=== Section Start ===
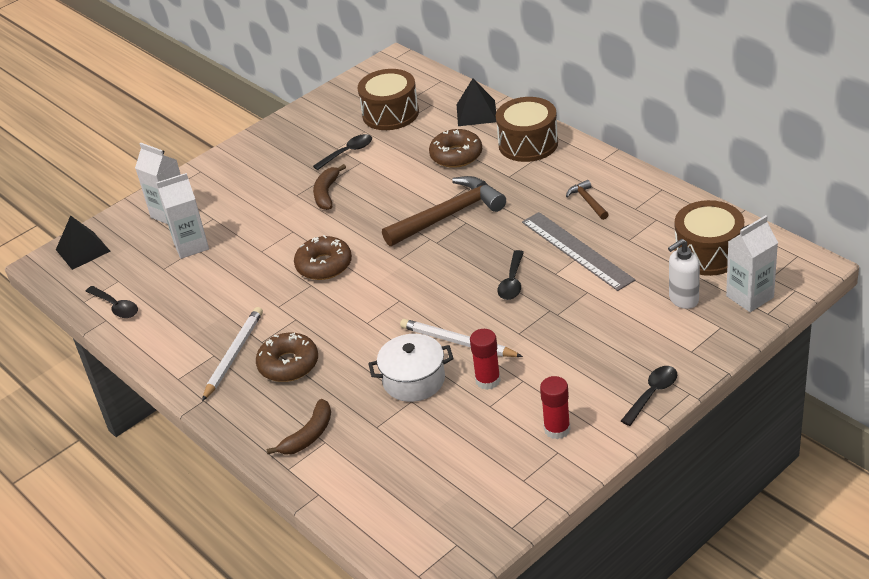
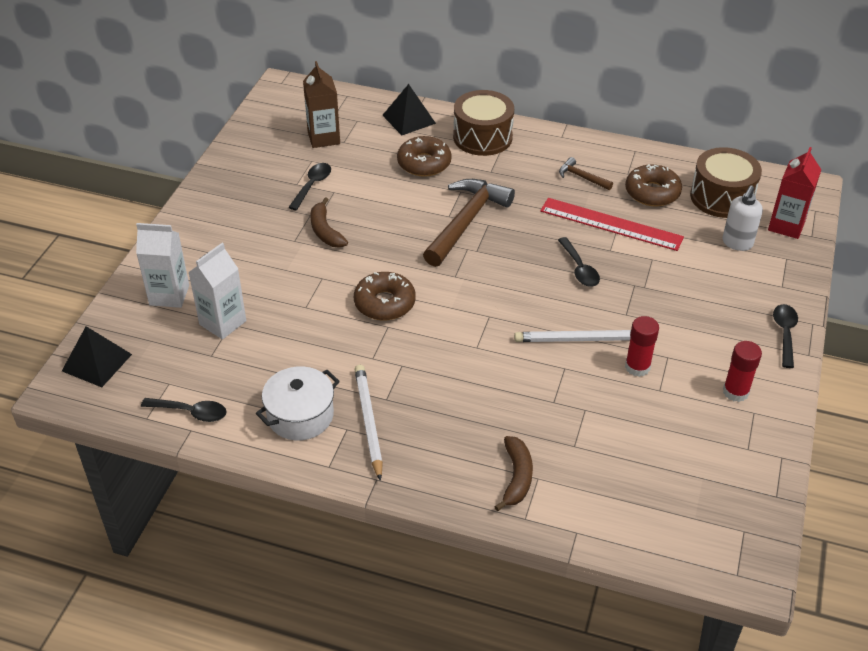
camera: 35 degrees left, 5 degrees up
brown donut [256,333,318,382] -> brown donut moved to [625,164,682,207]
brown drum [358,69,419,130] -> brown carton [303,61,340,148]
white pot [368,334,454,402] -> white pot moved to [256,366,340,440]
grey ruler [522,212,635,291] -> red ruler [540,198,684,251]
white carton [726,215,778,312] -> red carton [768,147,822,239]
=== Section End ===
== WHAT TO PRODUCE ==
What you return must be the lines above that run from the line with "brown donut [256,333,318,382]" to the line with "grey ruler [522,212,635,291]", inclusive, each copied exactly.

== SOLUTION TO THIS TASK ==
brown donut [256,333,318,382] -> brown donut moved to [625,164,682,207]
brown drum [358,69,419,130] -> brown carton [303,61,340,148]
white pot [368,334,454,402] -> white pot moved to [256,366,340,440]
grey ruler [522,212,635,291] -> red ruler [540,198,684,251]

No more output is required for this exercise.